Information shown:

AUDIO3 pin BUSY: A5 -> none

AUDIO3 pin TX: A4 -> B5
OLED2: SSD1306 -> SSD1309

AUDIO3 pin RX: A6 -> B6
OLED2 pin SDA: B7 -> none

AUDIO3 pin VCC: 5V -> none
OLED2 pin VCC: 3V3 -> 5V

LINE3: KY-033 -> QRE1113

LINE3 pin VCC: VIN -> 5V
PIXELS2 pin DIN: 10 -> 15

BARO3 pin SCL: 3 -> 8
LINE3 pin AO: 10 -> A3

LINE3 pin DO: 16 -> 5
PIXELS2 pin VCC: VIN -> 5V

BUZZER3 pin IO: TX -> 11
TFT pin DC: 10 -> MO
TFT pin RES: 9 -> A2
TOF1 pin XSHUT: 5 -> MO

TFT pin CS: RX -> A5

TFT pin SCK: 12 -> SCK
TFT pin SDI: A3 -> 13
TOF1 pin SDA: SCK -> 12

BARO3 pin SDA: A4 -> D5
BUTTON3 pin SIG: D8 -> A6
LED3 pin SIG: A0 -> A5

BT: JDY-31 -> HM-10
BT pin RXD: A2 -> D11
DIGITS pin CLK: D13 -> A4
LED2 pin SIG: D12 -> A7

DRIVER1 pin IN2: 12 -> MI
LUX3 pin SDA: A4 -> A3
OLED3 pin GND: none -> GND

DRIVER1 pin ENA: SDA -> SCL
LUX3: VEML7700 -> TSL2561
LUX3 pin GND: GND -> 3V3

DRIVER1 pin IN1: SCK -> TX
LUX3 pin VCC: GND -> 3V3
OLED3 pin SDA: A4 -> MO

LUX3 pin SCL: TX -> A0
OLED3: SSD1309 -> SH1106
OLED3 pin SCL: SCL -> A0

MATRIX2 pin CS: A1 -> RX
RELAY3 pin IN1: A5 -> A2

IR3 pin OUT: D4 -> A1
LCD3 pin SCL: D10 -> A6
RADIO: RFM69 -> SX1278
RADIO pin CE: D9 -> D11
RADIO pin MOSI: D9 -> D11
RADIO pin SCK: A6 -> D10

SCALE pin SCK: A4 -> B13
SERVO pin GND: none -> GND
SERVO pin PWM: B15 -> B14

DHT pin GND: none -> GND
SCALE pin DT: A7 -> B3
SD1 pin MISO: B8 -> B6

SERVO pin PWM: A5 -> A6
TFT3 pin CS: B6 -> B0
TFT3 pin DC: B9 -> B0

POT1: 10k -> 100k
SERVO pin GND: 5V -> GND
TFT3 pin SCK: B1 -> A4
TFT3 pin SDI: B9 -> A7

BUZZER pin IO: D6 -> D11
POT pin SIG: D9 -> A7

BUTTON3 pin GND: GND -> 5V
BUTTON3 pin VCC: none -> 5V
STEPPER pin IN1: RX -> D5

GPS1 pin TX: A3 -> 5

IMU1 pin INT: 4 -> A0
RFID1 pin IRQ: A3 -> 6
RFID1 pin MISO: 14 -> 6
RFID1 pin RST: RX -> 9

Activity:
Filter the entries above and keep only the lines with the word "SERVO".

Written reply:
SERVO pin GND: none -> GND
SERVO pin PWM: B15 -> B14
SERVO pin PWM: A5 -> A6
SERVO pin GND: 5V -> GND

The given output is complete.